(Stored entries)
=====
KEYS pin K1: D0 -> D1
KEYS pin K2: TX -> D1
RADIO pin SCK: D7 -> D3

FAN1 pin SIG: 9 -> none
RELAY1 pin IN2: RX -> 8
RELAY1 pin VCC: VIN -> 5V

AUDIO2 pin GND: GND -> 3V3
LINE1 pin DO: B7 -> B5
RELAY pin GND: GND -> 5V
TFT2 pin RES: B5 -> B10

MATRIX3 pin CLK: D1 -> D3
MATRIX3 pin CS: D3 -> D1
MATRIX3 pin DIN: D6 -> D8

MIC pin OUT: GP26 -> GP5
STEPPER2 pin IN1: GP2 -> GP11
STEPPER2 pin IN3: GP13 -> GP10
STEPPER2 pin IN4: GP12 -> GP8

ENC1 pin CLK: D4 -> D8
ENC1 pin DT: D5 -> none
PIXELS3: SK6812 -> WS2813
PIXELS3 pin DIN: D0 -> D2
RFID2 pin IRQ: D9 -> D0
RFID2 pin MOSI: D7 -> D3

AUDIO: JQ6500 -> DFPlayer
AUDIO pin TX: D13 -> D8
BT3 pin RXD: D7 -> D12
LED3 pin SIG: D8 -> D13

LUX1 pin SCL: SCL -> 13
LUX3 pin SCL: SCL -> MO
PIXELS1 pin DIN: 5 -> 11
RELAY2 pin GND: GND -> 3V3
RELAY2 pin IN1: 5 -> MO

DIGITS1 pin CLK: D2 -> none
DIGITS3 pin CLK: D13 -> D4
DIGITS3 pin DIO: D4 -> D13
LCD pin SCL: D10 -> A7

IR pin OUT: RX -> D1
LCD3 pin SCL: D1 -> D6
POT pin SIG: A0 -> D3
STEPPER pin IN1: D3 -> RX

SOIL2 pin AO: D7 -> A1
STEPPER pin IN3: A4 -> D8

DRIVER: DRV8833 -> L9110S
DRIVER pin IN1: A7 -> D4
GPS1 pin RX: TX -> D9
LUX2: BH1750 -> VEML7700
=====
§ Task brief:
An exact copy of all the entries above is what is needed.

§ Completed exercise:
KEYS pin K1: D0 -> D1
KEYS pin K2: TX -> D1
RADIO pin SCK: D7 -> D3

FAN1 pin SIG: 9 -> none
RELAY1 pin IN2: RX -> 8
RELAY1 pin VCC: VIN -> 5V

AUDIO2 pin GND: GND -> 3V3
LINE1 pin DO: B7 -> B5
RELAY pin GND: GND -> 5V
TFT2 pin RES: B5 -> B10

MATRIX3 pin CLK: D1 -> D3
MATRIX3 pin CS: D3 -> D1
MATRIX3 pin DIN: D6 -> D8

MIC pin OUT: GP26 -> GP5
STEPPER2 pin IN1: GP2 -> GP11
STEPPER2 pin IN3: GP13 -> GP10
STEPPER2 pin IN4: GP12 -> GP8

ENC1 pin CLK: D4 -> D8
ENC1 pin DT: D5 -> none
PIXELS3: SK6812 -> WS2813
PIXELS3 pin DIN: D0 -> D2
RFID2 pin IRQ: D9 -> D0
RFID2 pin MOSI: D7 -> D3

AUDIO: JQ6500 -> DFPlayer
AUDIO pin TX: D13 -> D8
BT3 pin RXD: D7 -> D12
LED3 pin SIG: D8 -> D13

LUX1 pin SCL: SCL -> 13
LUX3 pin SCL: SCL -> MO
PIXELS1 pin DIN: 5 -> 11
RELAY2 pin GND: GND -> 3V3
RELAY2 pin IN1: 5 -> MO

DIGITS1 pin CLK: D2 -> none
DIGITS3 pin CLK: D13 -> D4
DIGITS3 pin DIO: D4 -> D13
LCD pin SCL: D10 -> A7

IR pin OUT: RX -> D1
LCD3 pin SCL: D1 -> D6
POT pin SIG: A0 -> D3
STEPPER pin IN1: D3 -> RX

SOIL2 pin AO: D7 -> A1
STEPPER pin IN3: A4 -> D8

DRIVER: DRV8833 -> L9110S
DRIVER pin IN1: A7 -> D4
GPS1 pin RX: TX -> D9
LUX2: BH1750 -> VEML7700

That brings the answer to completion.